▸ **ABOUT THIS EXERCISE**
Starting with the line that includes "type=rotate; before=Taschenrechner/braun; pos1=478,198,514,233;", write out every remaining line of the records below exactly as it appears, leaving out any images.

━━━━━━━━━━

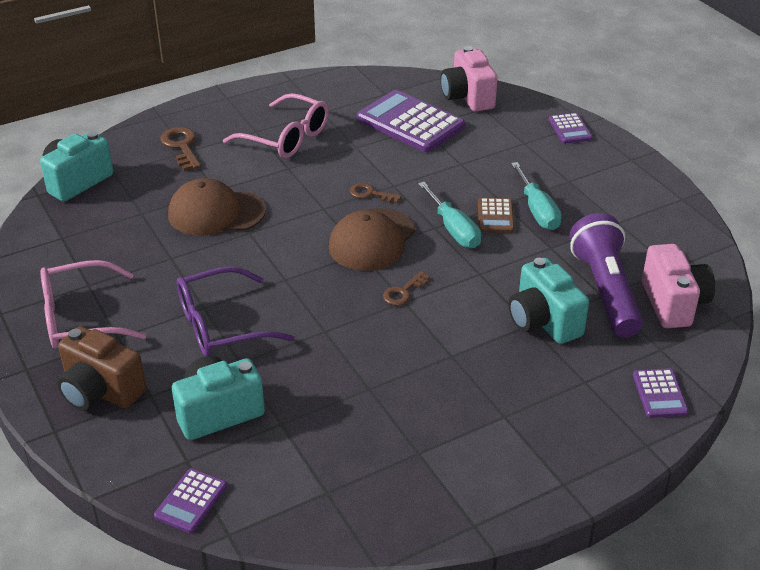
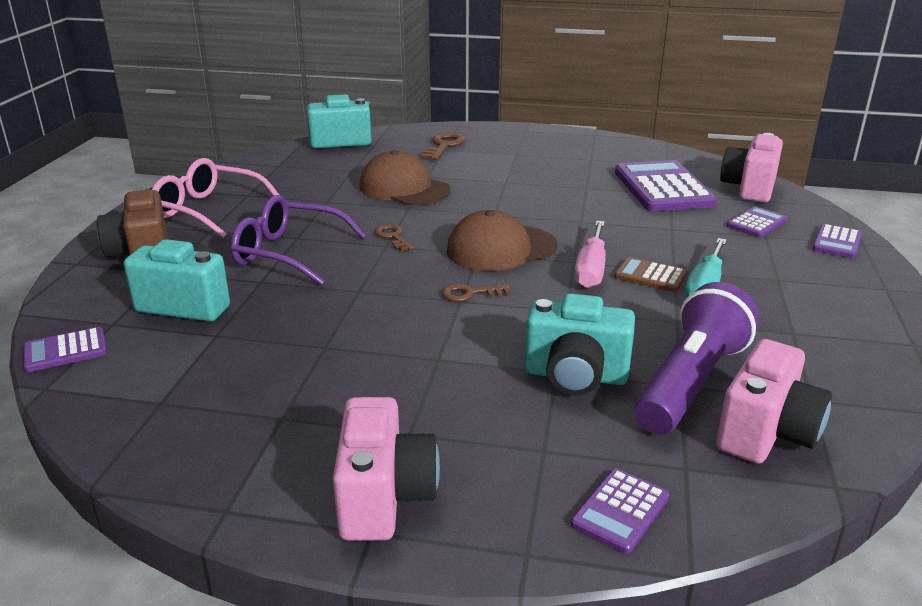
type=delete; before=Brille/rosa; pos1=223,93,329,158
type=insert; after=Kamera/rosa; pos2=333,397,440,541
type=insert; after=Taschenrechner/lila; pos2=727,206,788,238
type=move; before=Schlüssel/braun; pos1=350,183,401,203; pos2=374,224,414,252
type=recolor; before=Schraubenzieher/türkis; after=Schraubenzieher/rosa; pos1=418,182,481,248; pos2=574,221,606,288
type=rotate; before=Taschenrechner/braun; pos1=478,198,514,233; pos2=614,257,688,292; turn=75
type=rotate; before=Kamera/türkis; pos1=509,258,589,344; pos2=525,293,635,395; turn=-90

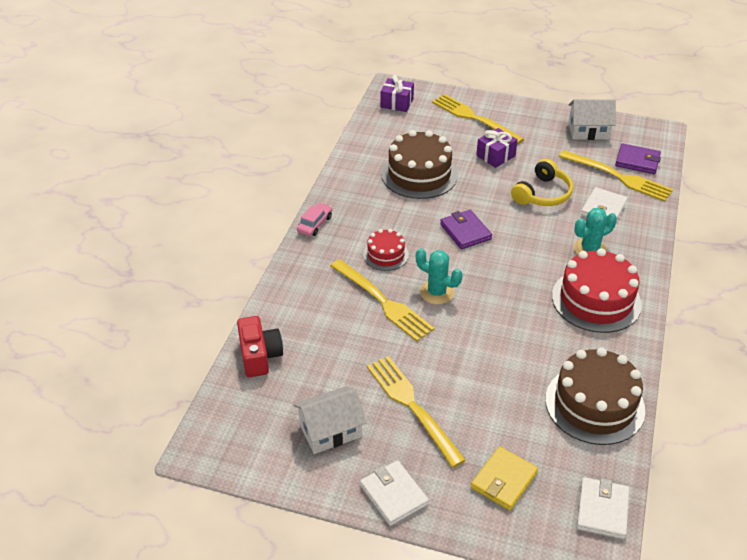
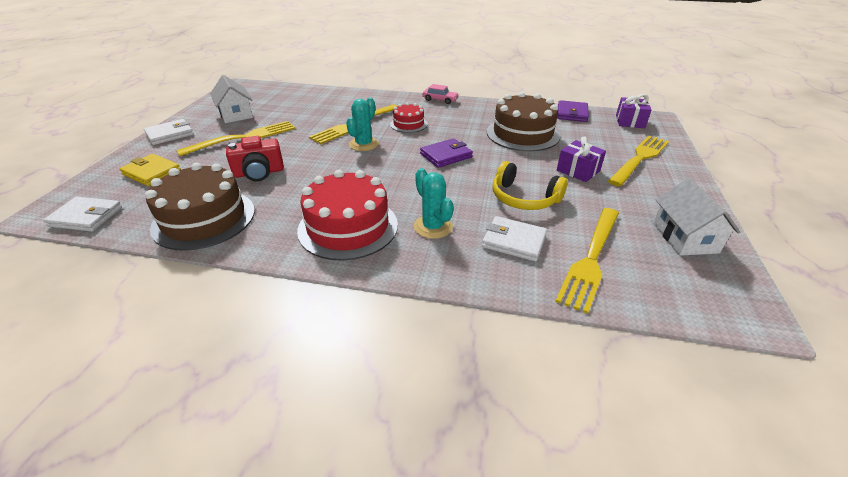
type=move; before=Kamera/rot; pos1=237,316,283,377; pos2=226,136,284,181
type=move; before=Geldbörse/lila; pos1=615,143,661,174; pos2=557,100,589,122

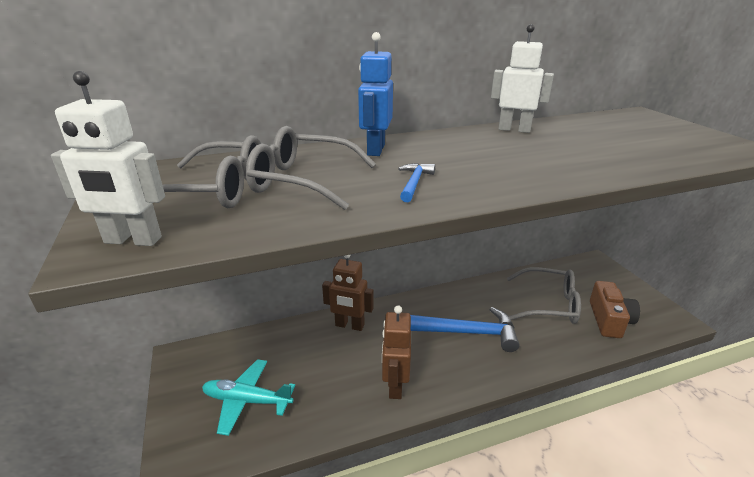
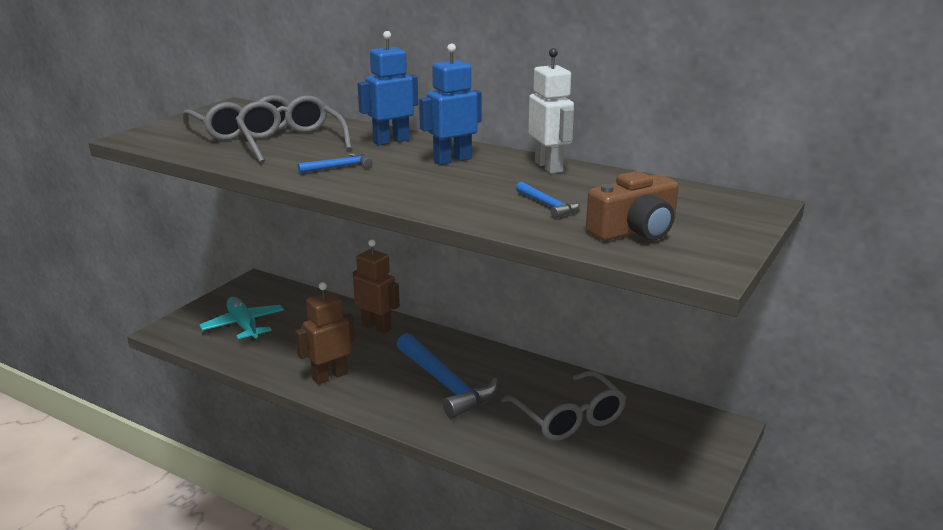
type=delete; before=Roboter/weiß; pos1=51,71,165,246
type=insert; after=Roboter/blau; pos2=419,44,482,165
type=insert; after=Hammer/blau; pos2=516,182,580,219
type=move; before=Kamera/braun; pos1=590,281,640,338; pos2=586,171,679,241
type=rotate; before=Roboter/braun; pos1=322,255,373,331; pos2=353,239,400,334; turn=150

━━━━━━━━━━

▸ **FINAL ANSWER**
type=rotate; before=Taschenrechner/braun; pos1=478,198,514,233; pos2=614,257,688,292; turn=75
type=rotate; before=Kamera/türkis; pos1=509,258,589,344; pos2=525,293,635,395; turn=-90

type=move; before=Kamera/rot; pos1=237,316,283,377; pos2=226,136,284,181
type=move; before=Geldbörse/lila; pos1=615,143,661,174; pos2=557,100,589,122

type=delete; before=Roboter/weiß; pos1=51,71,165,246
type=insert; after=Roboter/blau; pos2=419,44,482,165
type=insert; after=Hammer/blau; pos2=516,182,580,219
type=move; before=Kamera/braun; pos1=590,281,640,338; pos2=586,171,679,241
type=rotate; before=Roboter/braun; pos1=322,255,373,331; pos2=353,239,400,334; turn=150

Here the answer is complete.